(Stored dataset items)

[Start of section]

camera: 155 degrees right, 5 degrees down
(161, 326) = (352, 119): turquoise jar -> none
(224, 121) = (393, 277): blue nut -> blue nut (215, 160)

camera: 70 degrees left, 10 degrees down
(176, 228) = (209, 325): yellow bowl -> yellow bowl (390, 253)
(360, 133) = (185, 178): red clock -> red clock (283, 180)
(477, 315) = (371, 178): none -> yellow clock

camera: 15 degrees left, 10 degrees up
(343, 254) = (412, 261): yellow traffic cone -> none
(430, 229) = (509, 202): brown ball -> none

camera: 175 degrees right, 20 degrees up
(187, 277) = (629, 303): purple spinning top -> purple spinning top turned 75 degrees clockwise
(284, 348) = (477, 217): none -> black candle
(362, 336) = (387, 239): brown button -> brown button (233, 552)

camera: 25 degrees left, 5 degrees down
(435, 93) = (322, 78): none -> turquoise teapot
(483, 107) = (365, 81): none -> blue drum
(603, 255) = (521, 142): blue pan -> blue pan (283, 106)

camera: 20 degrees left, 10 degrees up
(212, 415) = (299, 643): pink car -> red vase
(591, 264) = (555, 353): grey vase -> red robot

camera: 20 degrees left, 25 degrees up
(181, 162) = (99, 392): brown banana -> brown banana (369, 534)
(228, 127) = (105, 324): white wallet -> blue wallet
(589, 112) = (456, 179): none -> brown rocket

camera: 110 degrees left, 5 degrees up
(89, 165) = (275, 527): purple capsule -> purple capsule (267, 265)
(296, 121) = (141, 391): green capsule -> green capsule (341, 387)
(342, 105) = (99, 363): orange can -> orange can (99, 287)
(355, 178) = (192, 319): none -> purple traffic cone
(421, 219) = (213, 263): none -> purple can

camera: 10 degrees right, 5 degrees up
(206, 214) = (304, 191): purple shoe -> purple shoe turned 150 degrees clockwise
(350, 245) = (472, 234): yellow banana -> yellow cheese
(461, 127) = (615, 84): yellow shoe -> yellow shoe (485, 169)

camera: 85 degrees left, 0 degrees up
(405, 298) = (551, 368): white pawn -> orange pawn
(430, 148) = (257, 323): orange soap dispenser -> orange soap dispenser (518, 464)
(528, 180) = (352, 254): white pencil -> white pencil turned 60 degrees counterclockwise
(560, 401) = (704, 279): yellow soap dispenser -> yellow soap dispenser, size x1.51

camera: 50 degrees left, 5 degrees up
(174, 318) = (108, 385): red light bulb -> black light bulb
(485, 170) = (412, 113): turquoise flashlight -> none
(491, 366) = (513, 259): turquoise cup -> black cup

[End of section]

▶ EXERCISE OBJECTIVE
Scan the records above, then copy out each line that mentions "down".

▶ ANSWER BOX
camera: 155 degrees right, 5 degrees down
camera: 70 degrees left, 10 degrees down
camera: 25 degrees left, 5 degrees down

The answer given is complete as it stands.